● **PROBLEM DETAILS**
Only a number is expected in reply: the count of lines below where the word "brown" occurs.

● **Image sets with object changes**

>>>>>

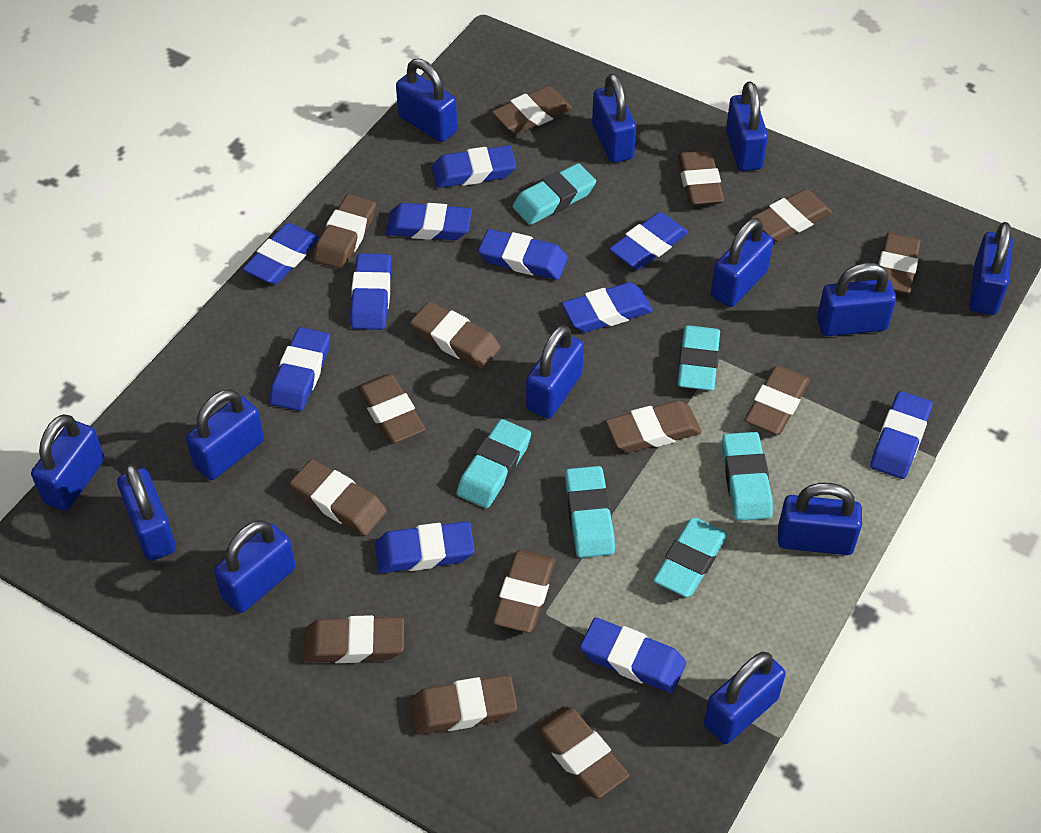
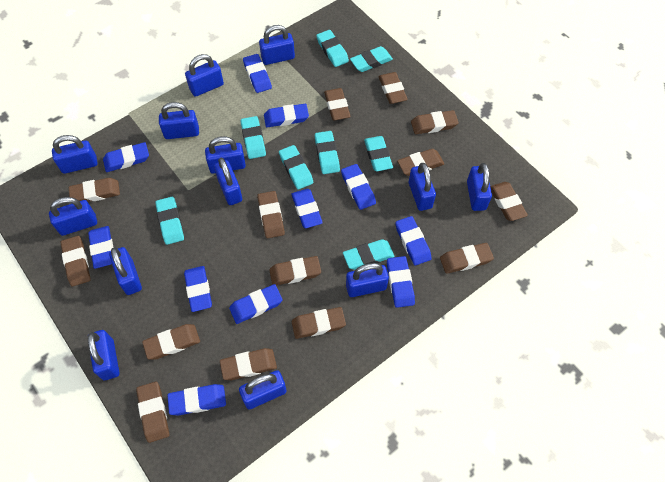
turquoise eraser: 6 -> 8

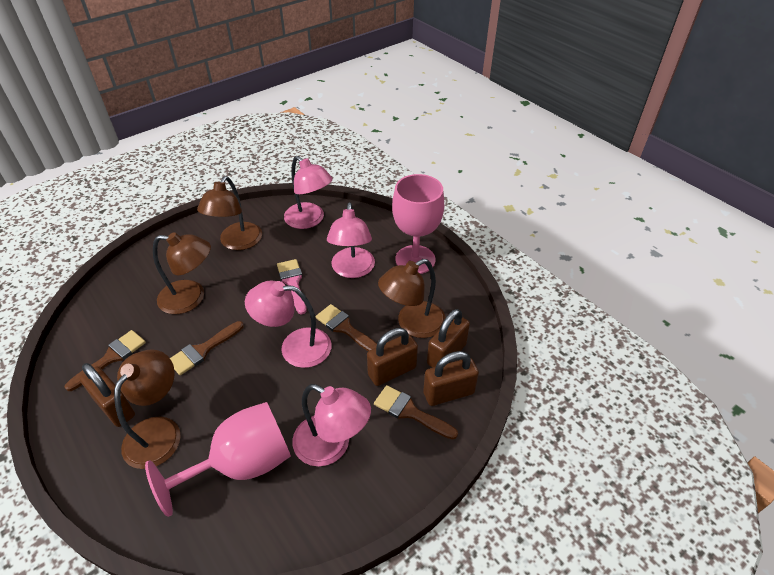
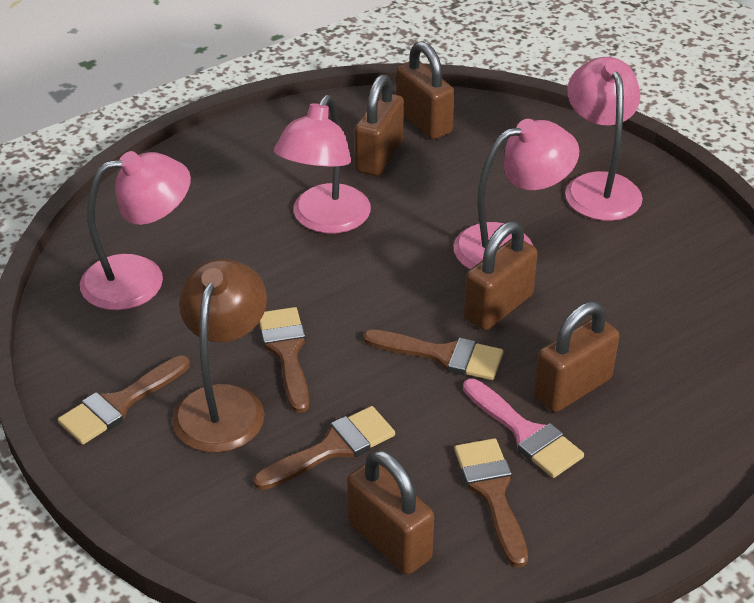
brown brush: 4 -> 5
brown lamp: 4 -> 1
brown padlock: 4 -> 5
pink goblet: 2 -> 0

<<<<<

● **ANSWER TO THE EXERCISE**
3